+++ Data

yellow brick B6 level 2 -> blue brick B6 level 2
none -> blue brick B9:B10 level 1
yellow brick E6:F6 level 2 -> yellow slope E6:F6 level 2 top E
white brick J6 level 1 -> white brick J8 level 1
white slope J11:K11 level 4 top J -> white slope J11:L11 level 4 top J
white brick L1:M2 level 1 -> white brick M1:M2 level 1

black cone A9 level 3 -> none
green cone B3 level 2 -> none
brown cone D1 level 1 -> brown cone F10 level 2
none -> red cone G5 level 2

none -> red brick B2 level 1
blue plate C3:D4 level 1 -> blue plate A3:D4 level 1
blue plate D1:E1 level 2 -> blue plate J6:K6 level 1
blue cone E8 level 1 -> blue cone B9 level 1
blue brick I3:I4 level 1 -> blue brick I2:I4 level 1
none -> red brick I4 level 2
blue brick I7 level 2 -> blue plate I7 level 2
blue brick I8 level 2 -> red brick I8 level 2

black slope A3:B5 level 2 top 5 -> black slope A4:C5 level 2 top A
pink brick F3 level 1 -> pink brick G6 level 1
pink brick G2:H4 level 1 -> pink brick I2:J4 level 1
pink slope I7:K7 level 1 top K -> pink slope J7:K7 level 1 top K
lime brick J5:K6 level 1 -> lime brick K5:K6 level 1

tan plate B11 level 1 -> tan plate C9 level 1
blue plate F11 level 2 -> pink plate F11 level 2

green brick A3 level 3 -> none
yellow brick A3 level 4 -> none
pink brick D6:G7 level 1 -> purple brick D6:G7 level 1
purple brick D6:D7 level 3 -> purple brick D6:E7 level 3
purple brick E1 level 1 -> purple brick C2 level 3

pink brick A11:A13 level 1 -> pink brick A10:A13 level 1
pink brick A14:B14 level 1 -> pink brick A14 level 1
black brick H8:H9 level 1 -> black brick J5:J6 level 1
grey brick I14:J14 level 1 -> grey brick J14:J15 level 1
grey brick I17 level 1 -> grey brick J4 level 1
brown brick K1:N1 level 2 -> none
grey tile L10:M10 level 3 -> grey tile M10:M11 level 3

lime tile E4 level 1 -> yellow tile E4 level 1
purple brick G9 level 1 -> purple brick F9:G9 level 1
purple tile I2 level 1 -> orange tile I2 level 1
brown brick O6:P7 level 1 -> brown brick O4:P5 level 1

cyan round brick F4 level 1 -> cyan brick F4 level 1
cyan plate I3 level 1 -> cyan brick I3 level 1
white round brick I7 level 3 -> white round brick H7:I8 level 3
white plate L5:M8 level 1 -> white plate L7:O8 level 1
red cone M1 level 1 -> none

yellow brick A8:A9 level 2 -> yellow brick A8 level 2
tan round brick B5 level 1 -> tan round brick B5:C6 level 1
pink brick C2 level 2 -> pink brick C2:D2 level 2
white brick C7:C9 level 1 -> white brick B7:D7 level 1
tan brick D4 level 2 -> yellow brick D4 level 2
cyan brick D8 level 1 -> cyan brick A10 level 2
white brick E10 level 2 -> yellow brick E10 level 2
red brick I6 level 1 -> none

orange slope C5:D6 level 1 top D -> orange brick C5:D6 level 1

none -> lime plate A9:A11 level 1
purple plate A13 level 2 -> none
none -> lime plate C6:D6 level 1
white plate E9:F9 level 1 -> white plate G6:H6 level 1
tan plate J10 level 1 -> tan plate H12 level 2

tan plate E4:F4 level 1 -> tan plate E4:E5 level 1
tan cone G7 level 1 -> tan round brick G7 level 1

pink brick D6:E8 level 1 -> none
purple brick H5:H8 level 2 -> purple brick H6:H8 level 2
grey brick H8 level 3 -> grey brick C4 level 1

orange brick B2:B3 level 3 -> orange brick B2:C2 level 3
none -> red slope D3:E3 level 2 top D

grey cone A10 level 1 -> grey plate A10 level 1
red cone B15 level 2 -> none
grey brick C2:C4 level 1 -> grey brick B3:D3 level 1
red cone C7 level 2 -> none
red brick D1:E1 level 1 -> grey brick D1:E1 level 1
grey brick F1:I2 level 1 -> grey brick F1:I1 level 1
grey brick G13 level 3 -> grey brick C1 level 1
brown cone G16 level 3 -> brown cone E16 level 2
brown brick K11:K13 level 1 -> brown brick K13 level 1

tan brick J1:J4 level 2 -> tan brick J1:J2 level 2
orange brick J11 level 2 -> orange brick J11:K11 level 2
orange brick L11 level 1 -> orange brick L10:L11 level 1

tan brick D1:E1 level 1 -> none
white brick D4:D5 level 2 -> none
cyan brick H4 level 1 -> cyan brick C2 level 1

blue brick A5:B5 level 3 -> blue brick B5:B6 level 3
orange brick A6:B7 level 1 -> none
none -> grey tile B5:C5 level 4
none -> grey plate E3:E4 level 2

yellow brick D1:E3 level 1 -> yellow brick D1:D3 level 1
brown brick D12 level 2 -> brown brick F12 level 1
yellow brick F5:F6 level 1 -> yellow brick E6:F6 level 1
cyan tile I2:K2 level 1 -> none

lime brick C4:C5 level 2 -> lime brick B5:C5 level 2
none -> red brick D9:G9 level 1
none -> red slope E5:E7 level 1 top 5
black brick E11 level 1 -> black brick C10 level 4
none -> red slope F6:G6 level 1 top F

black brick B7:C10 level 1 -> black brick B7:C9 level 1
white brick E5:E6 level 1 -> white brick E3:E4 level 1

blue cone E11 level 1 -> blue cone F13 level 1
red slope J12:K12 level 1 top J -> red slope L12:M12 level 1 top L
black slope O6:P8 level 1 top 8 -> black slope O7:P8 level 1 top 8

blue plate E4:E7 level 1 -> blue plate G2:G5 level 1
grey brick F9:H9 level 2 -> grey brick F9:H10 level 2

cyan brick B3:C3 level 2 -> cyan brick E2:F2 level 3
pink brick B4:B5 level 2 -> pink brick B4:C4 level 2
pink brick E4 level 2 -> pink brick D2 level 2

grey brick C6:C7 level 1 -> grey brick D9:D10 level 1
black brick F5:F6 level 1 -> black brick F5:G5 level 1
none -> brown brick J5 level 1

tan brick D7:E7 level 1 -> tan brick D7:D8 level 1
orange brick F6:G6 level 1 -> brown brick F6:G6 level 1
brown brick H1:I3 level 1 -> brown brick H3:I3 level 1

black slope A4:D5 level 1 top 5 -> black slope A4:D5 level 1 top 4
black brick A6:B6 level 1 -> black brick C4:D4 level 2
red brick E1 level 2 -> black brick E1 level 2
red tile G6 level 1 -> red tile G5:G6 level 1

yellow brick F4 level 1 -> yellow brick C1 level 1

++++++

Exercise requirements → Please output the complete set of records above without any alteration.

Output of the task →
yellow brick B6 level 2 -> blue brick B6 level 2
none -> blue brick B9:B10 level 1
yellow brick E6:F6 level 2 -> yellow slope E6:F6 level 2 top E
white brick J6 level 1 -> white brick J8 level 1
white slope J11:K11 level 4 top J -> white slope J11:L11 level 4 top J
white brick L1:M2 level 1 -> white brick M1:M2 level 1

black cone A9 level 3 -> none
green cone B3 level 2 -> none
brown cone D1 level 1 -> brown cone F10 level 2
none -> red cone G5 level 2

none -> red brick B2 level 1
blue plate C3:D4 level 1 -> blue plate A3:D4 level 1
blue plate D1:E1 level 2 -> blue plate J6:K6 level 1
blue cone E8 level 1 -> blue cone B9 level 1
blue brick I3:I4 level 1 -> blue brick I2:I4 level 1
none -> red brick I4 level 2
blue brick I7 level 2 -> blue plate I7 level 2
blue brick I8 level 2 -> red brick I8 level 2

black slope A3:B5 level 2 top 5 -> black slope A4:C5 level 2 top A
pink brick F3 level 1 -> pink brick G6 level 1
pink brick G2:H4 level 1 -> pink brick I2:J4 level 1
pink slope I7:K7 level 1 top K -> pink slope J7:K7 level 1 top K
lime brick J5:K6 level 1 -> lime brick K5:K6 level 1

tan plate B11 level 1 -> tan plate C9 level 1
blue plate F11 level 2 -> pink plate F11 level 2

green brick A3 level 3 -> none
yellow brick A3 level 4 -> none
pink brick D6:G7 level 1 -> purple brick D6:G7 level 1
purple brick D6:D7 level 3 -> purple brick D6:E7 level 3
purple brick E1 level 1 -> purple brick C2 level 3

pink brick A11:A13 level 1 -> pink brick A10:A13 level 1
pink brick A14:B14 level 1 -> pink brick A14 level 1
black brick H8:H9 level 1 -> black brick J5:J6 level 1
grey brick I14:J14 level 1 -> grey brick J14:J15 level 1
grey brick I17 level 1 -> grey brick J4 level 1
brown brick K1:N1 level 2 -> none
grey tile L10:M10 level 3 -> grey tile M10:M11 level 3

lime tile E4 level 1 -> yellow tile E4 level 1
purple brick G9 level 1 -> purple brick F9:G9 level 1
purple tile I2 level 1 -> orange tile I2 level 1
brown brick O6:P7 level 1 -> brown brick O4:P5 level 1

cyan round brick F4 level 1 -> cyan brick F4 level 1
cyan plate I3 level 1 -> cyan brick I3 level 1
white round brick I7 level 3 -> white round brick H7:I8 level 3
white plate L5:M8 level 1 -> white plate L7:O8 level 1
red cone M1 level 1 -> none

yellow brick A8:A9 level 2 -> yellow brick A8 level 2
tan round brick B5 level 1 -> tan round brick B5:C6 level 1
pink brick C2 level 2 -> pink brick C2:D2 level 2
white brick C7:C9 level 1 -> white brick B7:D7 level 1
tan brick D4 level 2 -> yellow brick D4 level 2
cyan brick D8 level 1 -> cyan brick A10 level 2
white brick E10 level 2 -> yellow brick E10 level 2
red brick I6 level 1 -> none

orange slope C5:D6 level 1 top D -> orange brick C5:D6 level 1

none -> lime plate A9:A11 level 1
purple plate A13 level 2 -> none
none -> lime plate C6:D6 level 1
white plate E9:F9 level 1 -> white plate G6:H6 level 1
tan plate J10 level 1 -> tan plate H12 level 2

tan plate E4:F4 level 1 -> tan plate E4:E5 level 1
tan cone G7 level 1 -> tan round brick G7 level 1

pink brick D6:E8 level 1 -> none
purple brick H5:H8 level 2 -> purple brick H6:H8 level 2
grey brick H8 level 3 -> grey brick C4 level 1

orange brick B2:B3 level 3 -> orange brick B2:C2 level 3
none -> red slope D3:E3 level 2 top D

grey cone A10 level 1 -> grey plate A10 level 1
red cone B15 level 2 -> none
grey brick C2:C4 level 1 -> grey brick B3:D3 level 1
red cone C7 level 2 -> none
red brick D1:E1 level 1 -> grey brick D1:E1 level 1
grey brick F1:I2 level 1 -> grey brick F1:I1 level 1
grey brick G13 level 3 -> grey brick C1 level 1
brown cone G16 level 3 -> brown cone E16 level 2
brown brick K11:K13 level 1 -> brown brick K13 level 1

tan brick J1:J4 level 2 -> tan brick J1:J2 level 2
orange brick J11 level 2 -> orange brick J11:K11 level 2
orange brick L11 level 1 -> orange brick L10:L11 level 1

tan brick D1:E1 level 1 -> none
white brick D4:D5 level 2 -> none
cyan brick H4 level 1 -> cyan brick C2 level 1

blue brick A5:B5 level 3 -> blue brick B5:B6 level 3
orange brick A6:B7 level 1 -> none
none -> grey tile B5:C5 level 4
none -> grey plate E3:E4 level 2

yellow brick D1:E3 level 1 -> yellow brick D1:D3 level 1
brown brick D12 level 2 -> brown brick F12 level 1
yellow brick F5:F6 level 1 -> yellow brick E6:F6 level 1
cyan tile I2:K2 level 1 -> none

lime brick C4:C5 level 2 -> lime brick B5:C5 level 2
none -> red brick D9:G9 level 1
none -> red slope E5:E7 level 1 top 5
black brick E11 level 1 -> black brick C10 level 4
none -> red slope F6:G6 level 1 top F

black brick B7:C10 level 1 -> black brick B7:C9 level 1
white brick E5:E6 level 1 -> white brick E3:E4 level 1

blue cone E11 level 1 -> blue cone F13 level 1
red slope J12:K12 level 1 top J -> red slope L12:M12 level 1 top L
black slope O6:P8 level 1 top 8 -> black slope O7:P8 level 1 top 8

blue plate E4:E7 level 1 -> blue plate G2:G5 level 1
grey brick F9:H9 level 2 -> grey brick F9:H10 level 2

cyan brick B3:C3 level 2 -> cyan brick E2:F2 level 3
pink brick B4:B5 level 2 -> pink brick B4:C4 level 2
pink brick E4 level 2 -> pink brick D2 level 2

grey brick C6:C7 level 1 -> grey brick D9:D10 level 1
black brick F5:F6 level 1 -> black brick F5:G5 level 1
none -> brown brick J5 level 1

tan brick D7:E7 level 1 -> tan brick D7:D8 level 1
orange brick F6:G6 level 1 -> brown brick F6:G6 level 1
brown brick H1:I3 level 1 -> brown brick H3:I3 level 1

black slope A4:D5 level 1 top 5 -> black slope A4:D5 level 1 top 4
black brick A6:B6 level 1 -> black brick C4:D4 level 2
red brick E1 level 2 -> black brick E1 level 2
red tile G6 level 1 -> red tile G5:G6 level 1

yellow brick F4 level 1 -> yellow brick C1 level 1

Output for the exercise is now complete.